_Source data_
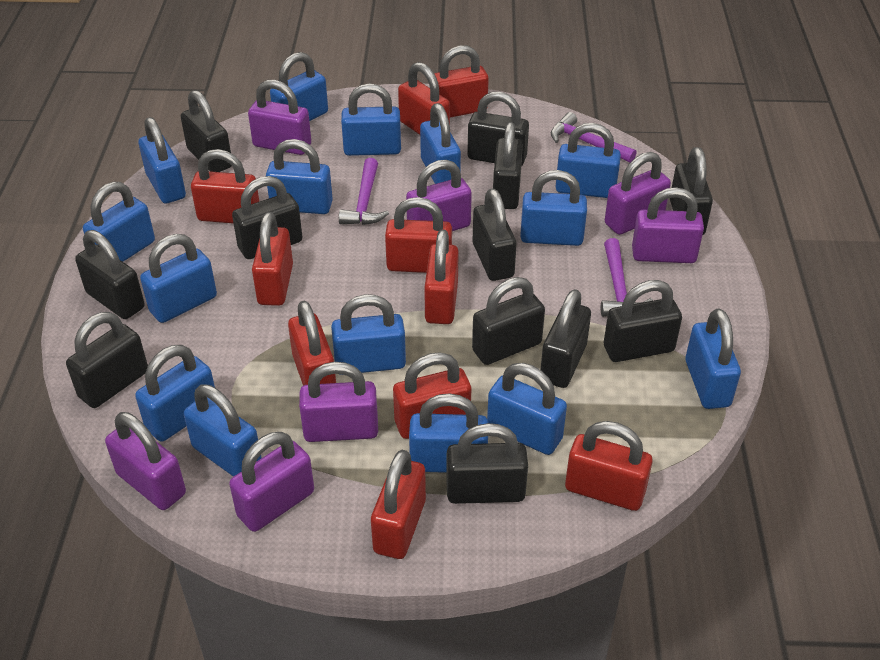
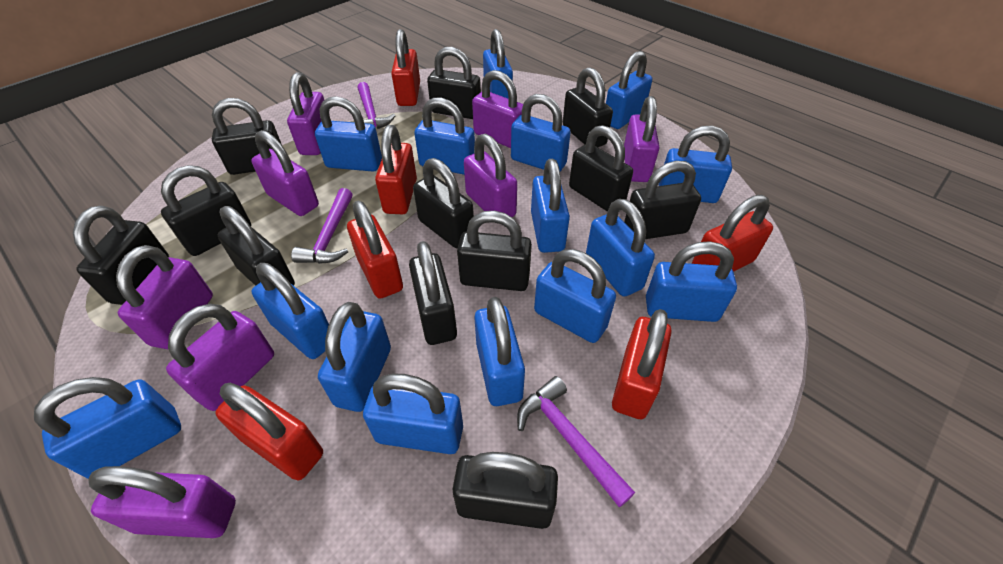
purple padlock: 7 -> 8
red padlock: 10 -> 6

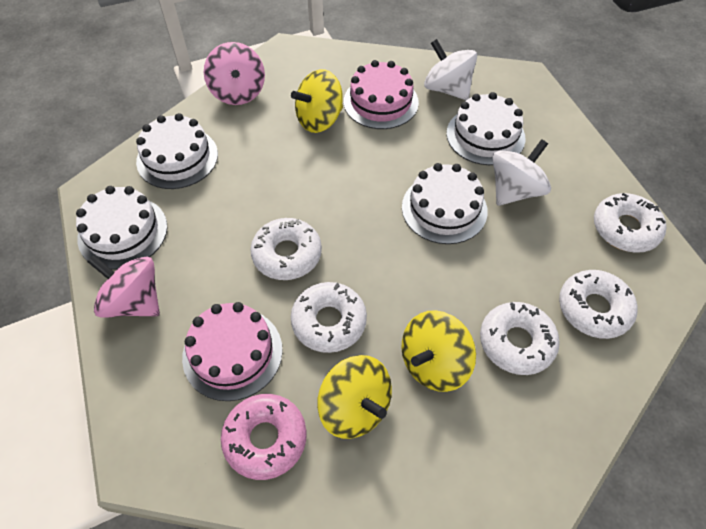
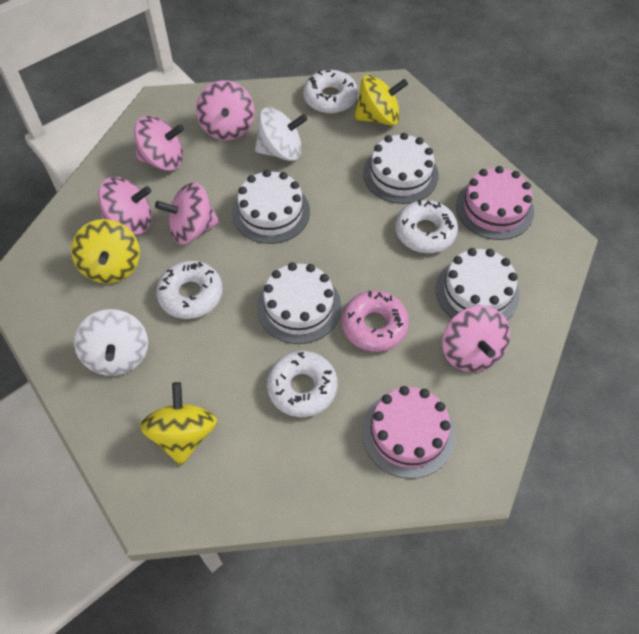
pink spinning top: 2 -> 5
white donut: 5 -> 4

_Task item_
Exactly the lines from the line with "red padlock: 10 -> 6" through the end of the data are to be reproduced, and no picture is to be included.

_Written response_
red padlock: 10 -> 6

pink spinning top: 2 -> 5
white donut: 5 -> 4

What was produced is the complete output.